━━ Material for the task ━━

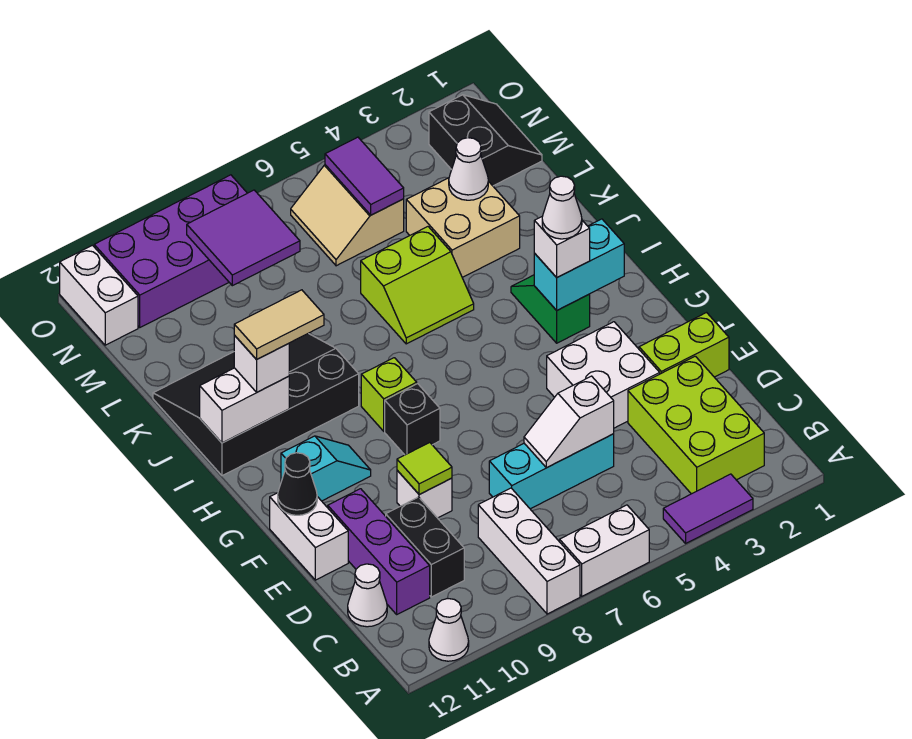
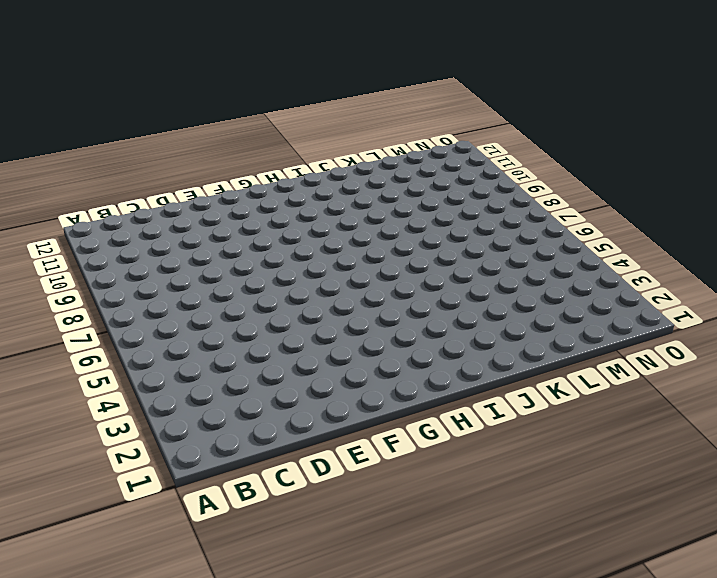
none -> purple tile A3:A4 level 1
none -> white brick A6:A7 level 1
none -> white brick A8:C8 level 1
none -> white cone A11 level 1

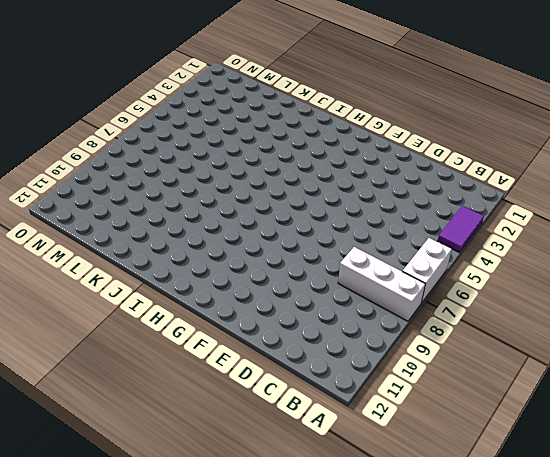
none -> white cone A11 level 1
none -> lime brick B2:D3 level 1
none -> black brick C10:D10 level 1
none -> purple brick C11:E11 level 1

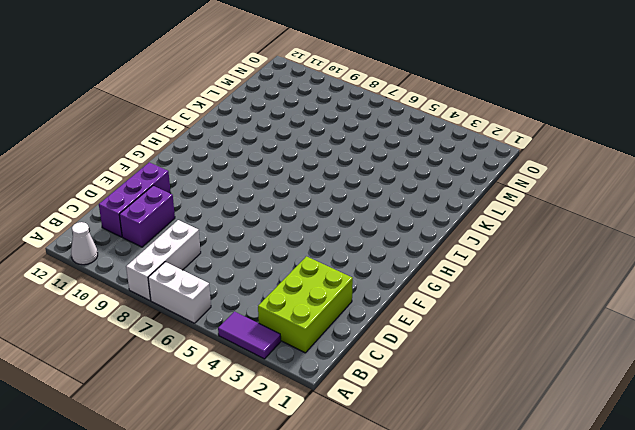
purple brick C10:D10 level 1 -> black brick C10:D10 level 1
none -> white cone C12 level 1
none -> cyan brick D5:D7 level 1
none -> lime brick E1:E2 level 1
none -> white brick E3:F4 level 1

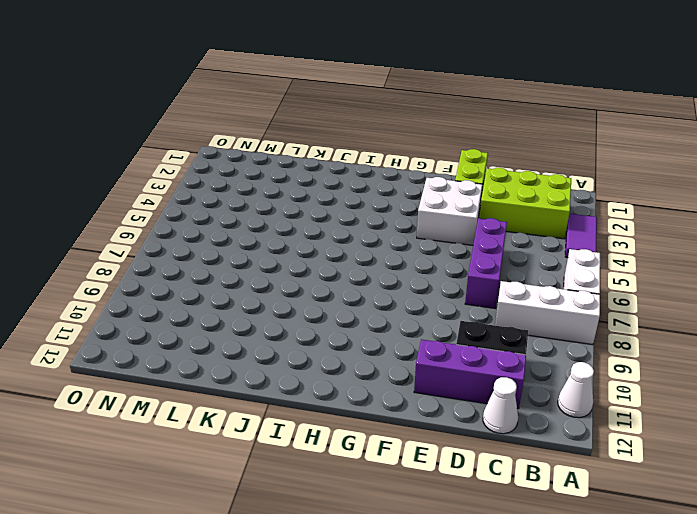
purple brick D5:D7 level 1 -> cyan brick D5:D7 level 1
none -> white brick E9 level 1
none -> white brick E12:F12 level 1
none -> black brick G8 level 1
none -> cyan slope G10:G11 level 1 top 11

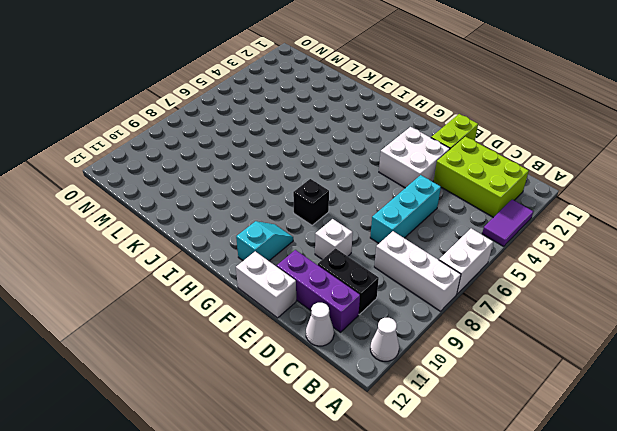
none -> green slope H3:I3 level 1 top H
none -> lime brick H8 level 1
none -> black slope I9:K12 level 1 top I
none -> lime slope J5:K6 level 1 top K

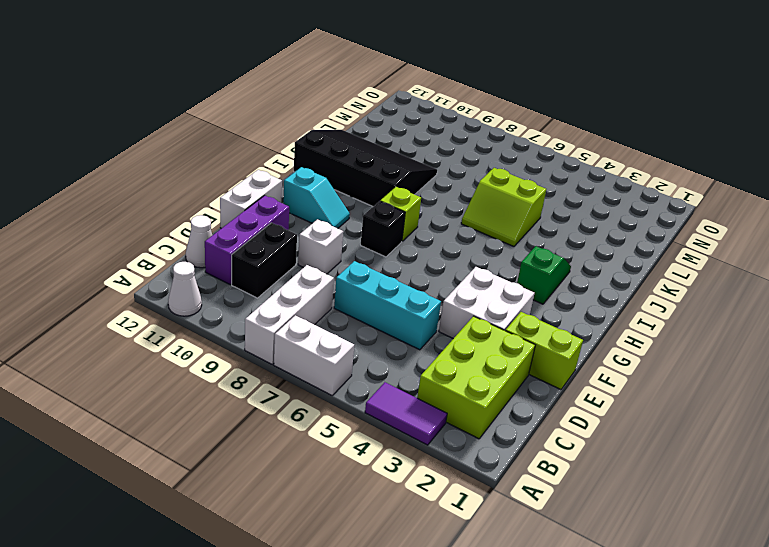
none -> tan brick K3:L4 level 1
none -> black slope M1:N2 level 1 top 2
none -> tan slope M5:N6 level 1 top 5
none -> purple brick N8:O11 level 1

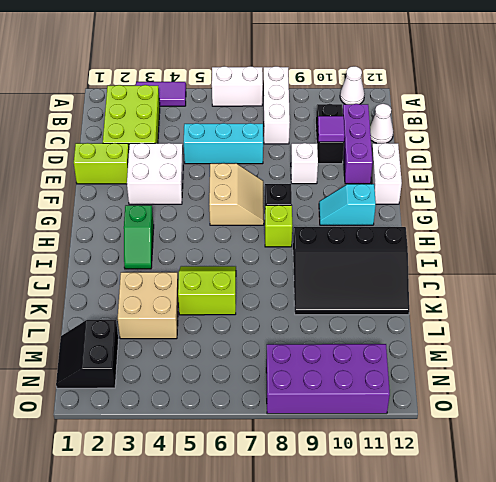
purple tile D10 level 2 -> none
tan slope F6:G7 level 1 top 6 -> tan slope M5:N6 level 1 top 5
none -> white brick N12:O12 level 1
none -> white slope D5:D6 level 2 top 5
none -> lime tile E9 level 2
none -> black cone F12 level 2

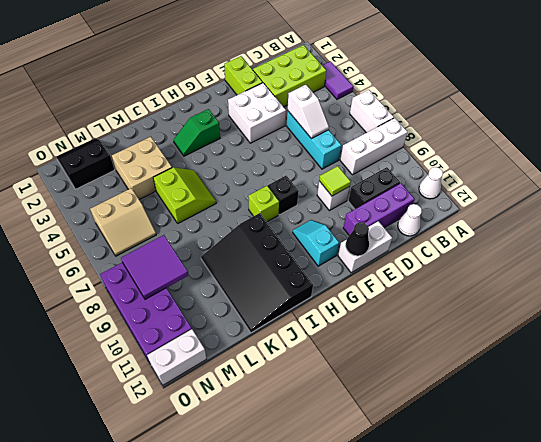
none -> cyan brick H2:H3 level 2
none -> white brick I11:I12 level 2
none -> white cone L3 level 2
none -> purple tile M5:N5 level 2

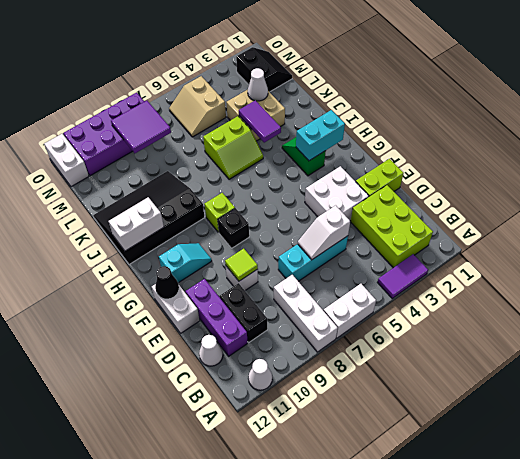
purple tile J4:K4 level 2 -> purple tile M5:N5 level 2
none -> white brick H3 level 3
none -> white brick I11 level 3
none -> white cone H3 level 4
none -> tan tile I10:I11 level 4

━━━

→ Work to complete
Set down every record word for word and leave out the pictures.

→ Written response
none -> purple tile A3:A4 level 1
none -> white brick A6:A7 level 1
none -> white brick A8:C8 level 1
none -> white cone A11 level 1

none -> white cone A11 level 1
none -> lime brick B2:D3 level 1
none -> black brick C10:D10 level 1
none -> purple brick C11:E11 level 1

purple brick C10:D10 level 1 -> black brick C10:D10 level 1
none -> white cone C12 level 1
none -> cyan brick D5:D7 level 1
none -> lime brick E1:E2 level 1
none -> white brick E3:F4 level 1

purple brick D5:D7 level 1 -> cyan brick D5:D7 level 1
none -> white brick E9 level 1
none -> white brick E12:F12 level 1
none -> black brick G8 level 1
none -> cyan slope G10:G11 level 1 top 11

none -> green slope H3:I3 level 1 top H
none -> lime brick H8 level 1
none -> black slope I9:K12 level 1 top I
none -> lime slope J5:K6 level 1 top K

none -> tan brick K3:L4 level 1
none -> black slope M1:N2 level 1 top 2
none -> tan slope M5:N6 level 1 top 5
none -> purple brick N8:O11 level 1

purple tile D10 level 2 -> none
tan slope F6:G7 level 1 top 6 -> tan slope M5:N6 level 1 top 5
none -> white brick N12:O12 level 1
none -> white slope D5:D6 level 2 top 5
none -> lime tile E9 level 2
none -> black cone F12 level 2

none -> cyan brick H2:H3 level 2
none -> white brick I11:I12 level 2
none -> white cone L3 level 2
none -> purple tile M5:N5 level 2

purple tile J4:K4 level 2 -> purple tile M5:N5 level 2
none -> white brick H3 level 3
none -> white brick I11 level 3
none -> white cone H3 level 4
none -> tan tile I10:I11 level 4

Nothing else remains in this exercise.